Problem to solve: An unchanged copy of every record below, without pictures, is the goal.

Input records:
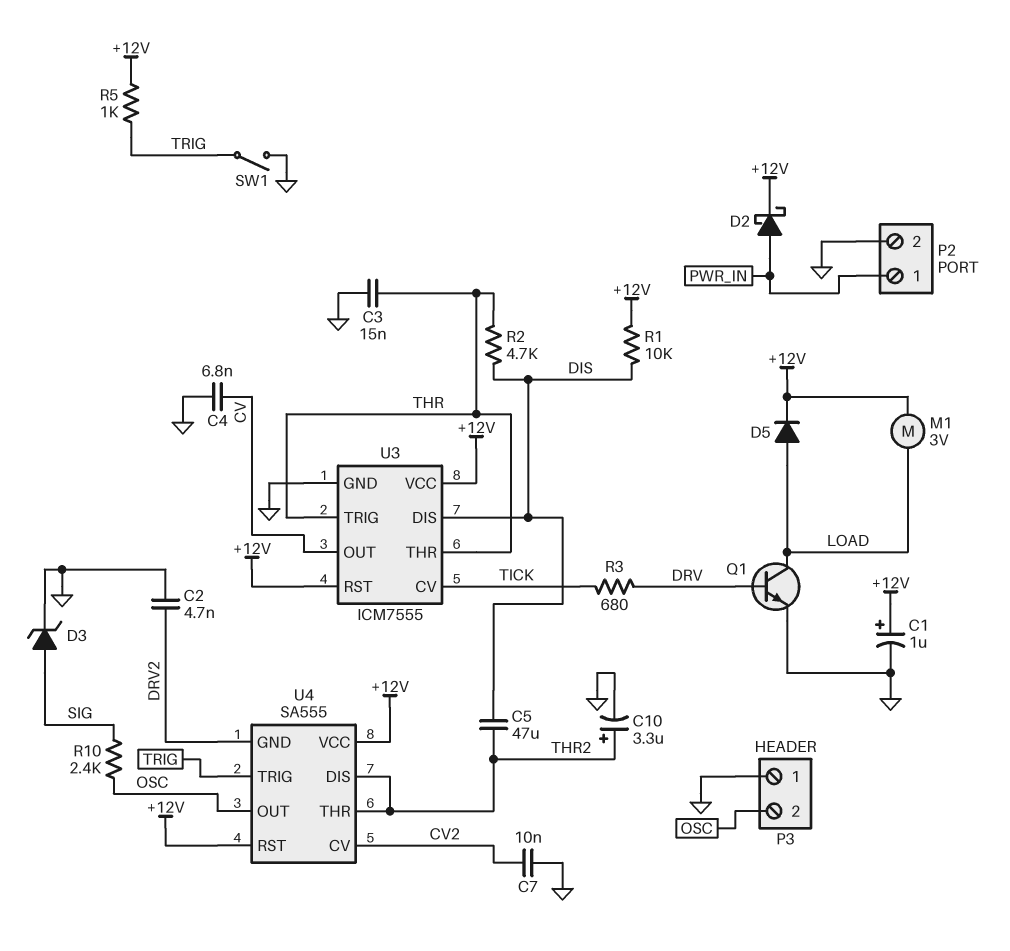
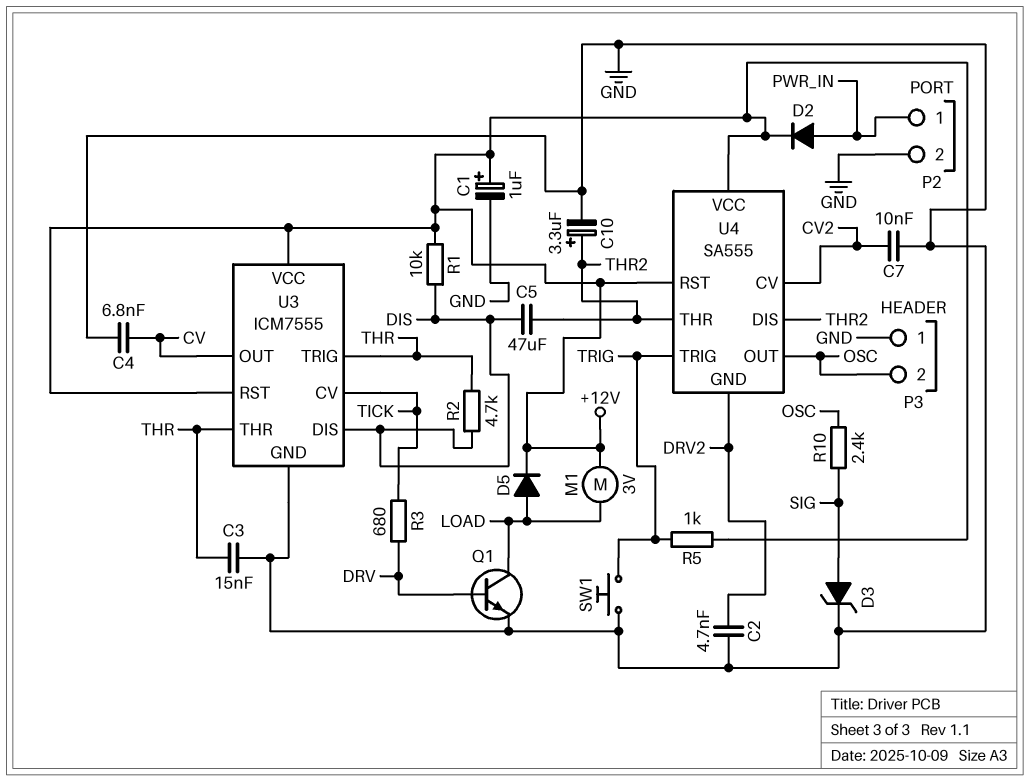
D2: schottky (A PWR_IN, K +12V) -> diode (A PWR_IN, K +12V)
SW1: switch (GND, TRIG) -> button (GND, TRIG)

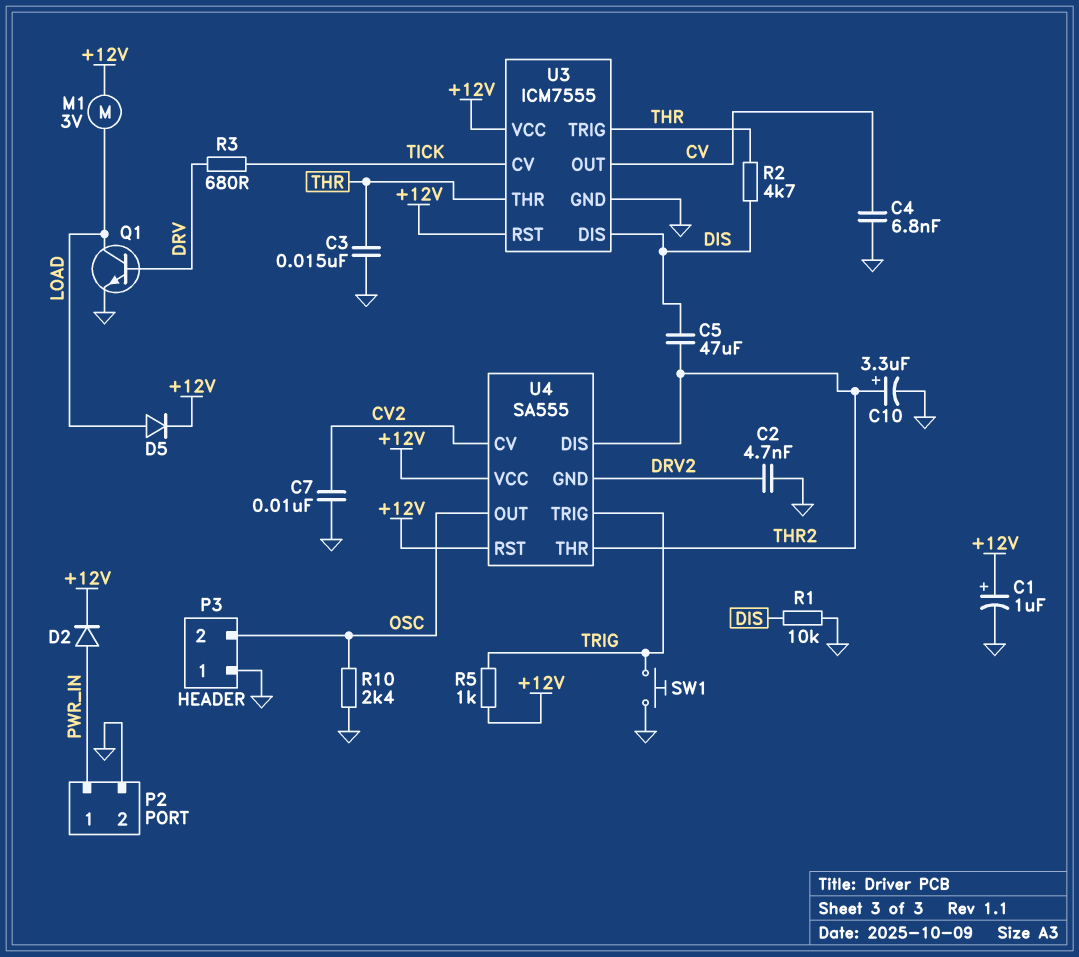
D3: zener (A SIG, K GND) -> none
R1: 10k (+12V, DIS) -> 10k (DIS, GND)
R10: 2.4k (OSC, SIG) -> 2.4k (GND, OSC)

Solution to this exercise:
D2: schottky (A PWR_IN, K +12V) -> diode (A PWR_IN, K +12V)
SW1: switch (GND, TRIG) -> button (GND, TRIG)

D3: zener (A SIG, K GND) -> none
R1: 10k (+12V, DIS) -> 10k (DIS, GND)
R10: 2.4k (OSC, SIG) -> 2.4k (GND, OSC)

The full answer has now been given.